_Required work_:
Return all of the data exactly as written, without the pictures.

______________________________

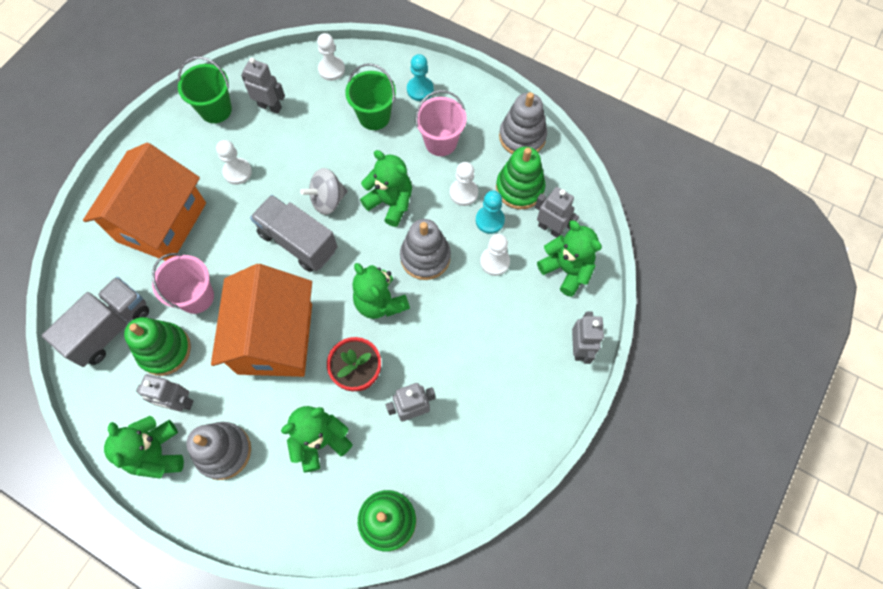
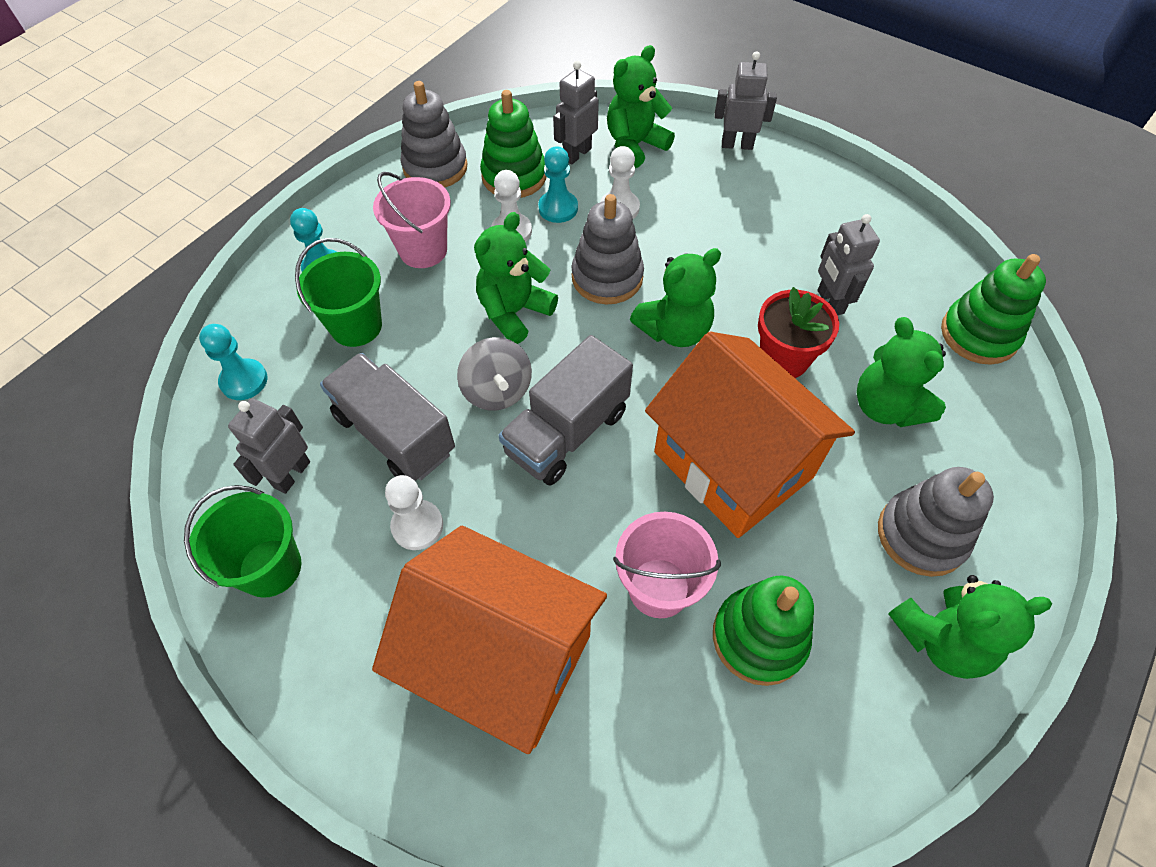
camera: 85 degrees left, 10 degrees down
(110, 328) = (719, 745): grey truck -> grey truck (395, 433)
(179, 402) = (851, 607): grey robot -> none
(275, 338) = (733, 464): orange house -> orange house turned 45 degrees clockwise
(331, 69) = (244, 381): white pawn -> turquoise pawn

______________________________

_Answer box_:
camera: 85 degrees left, 10 degrees down
(110, 328) = (719, 745): grey truck -> grey truck (395, 433)
(179, 402) = (851, 607): grey robot -> none
(275, 338) = (733, 464): orange house -> orange house turned 45 degrees clockwise
(331, 69) = (244, 381): white pawn -> turquoise pawn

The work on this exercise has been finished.